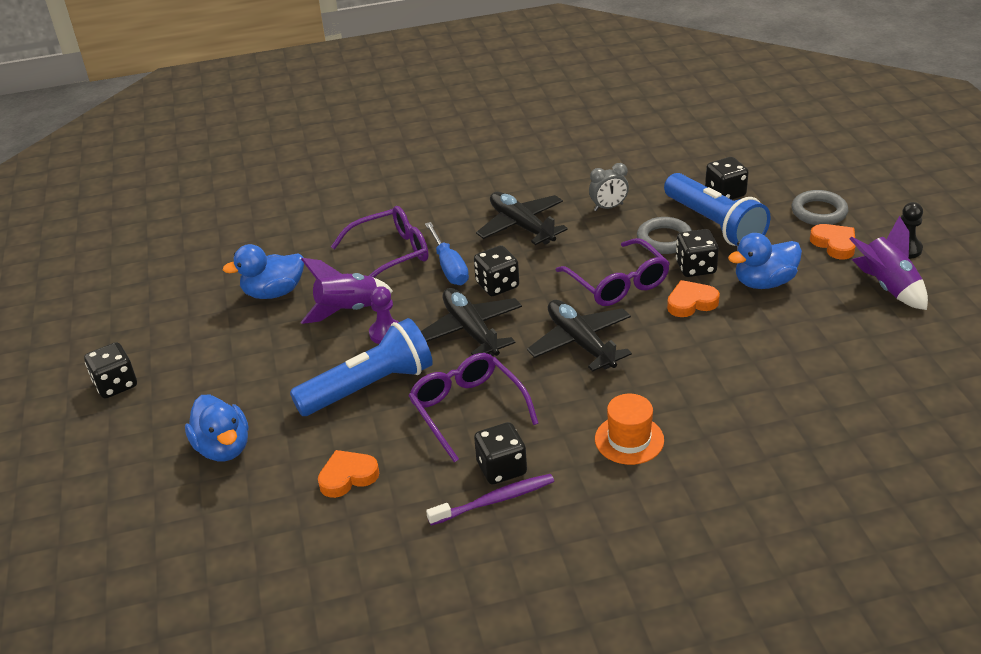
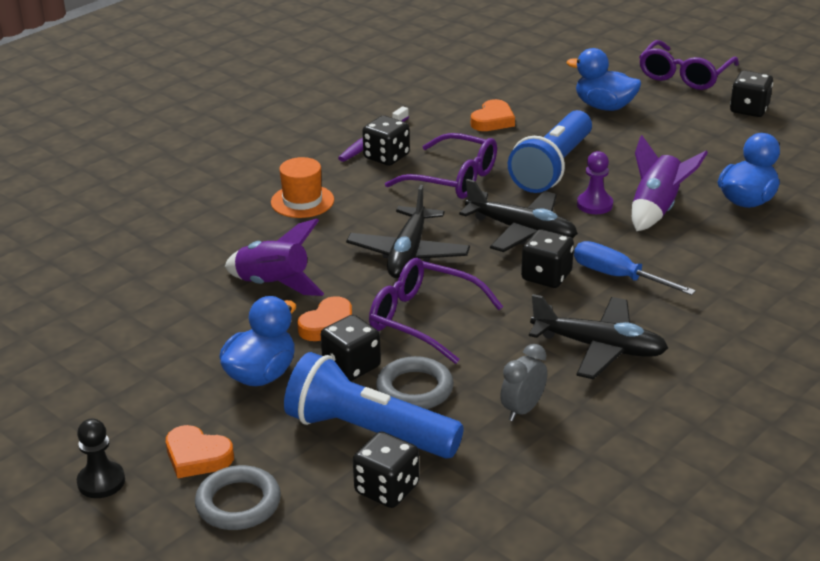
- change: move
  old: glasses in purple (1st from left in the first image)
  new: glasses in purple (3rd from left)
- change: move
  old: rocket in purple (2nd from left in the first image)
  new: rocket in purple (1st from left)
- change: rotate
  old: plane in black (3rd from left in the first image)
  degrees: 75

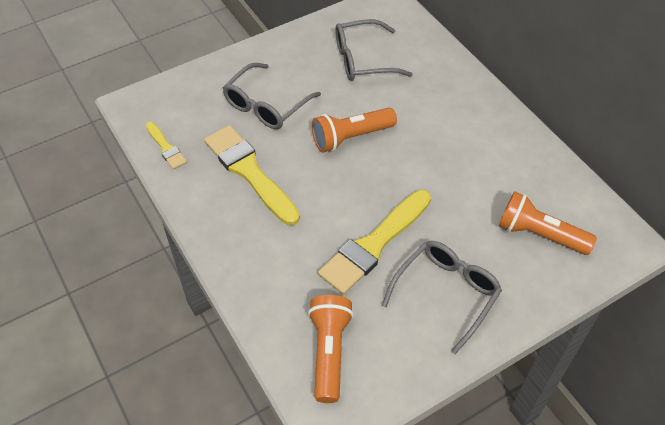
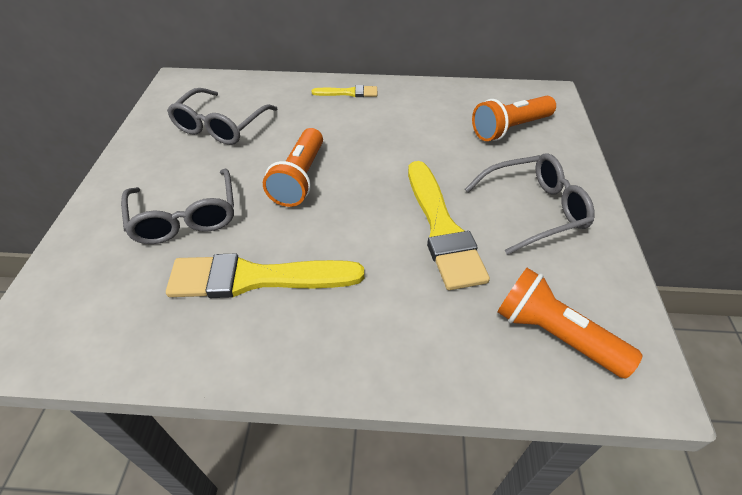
- change: move
  old: brush in yellow (1st from left in the first image)
  new: brush in yellow (2nd from left)
- change: rotate
  old: glasses in grey (3rd from left)
  degrees: 90

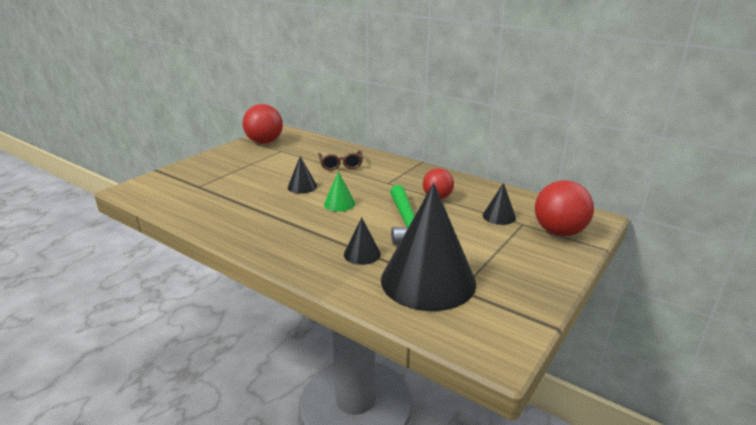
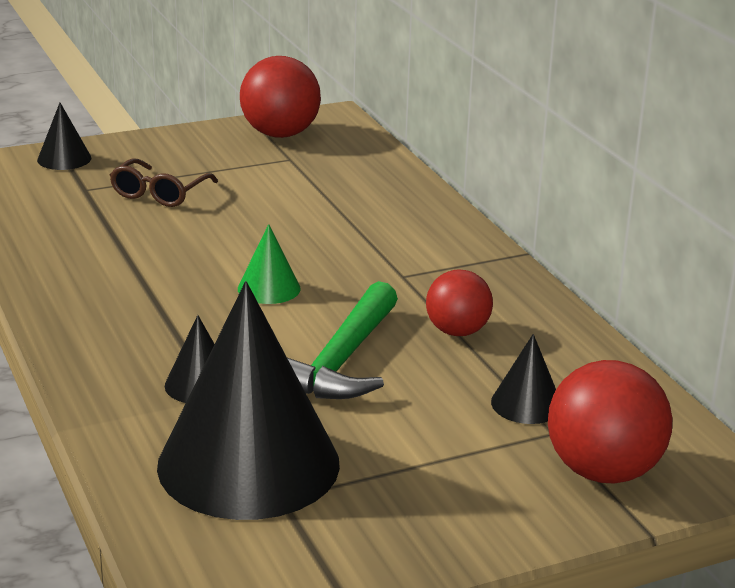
- change: move
  old: glasses in brown
- change: move
  old: cone in black (1st from left)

=======

Task to carry out -
Check the data for the word "left" and pull out the lines that have it.

Exercise output -
  old: glasses in purple (1st from left in the first image)
  new: glasses in purple (3rd from left)
  old: rocket in purple (2nd from left in the first image)
  new: rocket in purple (1st from left)
  old: plane in black (3rd from left in the first image)
  old: brush in yellow (1st from left in the first image)
  new: brush in yellow (2nd from left)
  old: glasses in grey (3rd from left)
  old: cone in black (1st from left)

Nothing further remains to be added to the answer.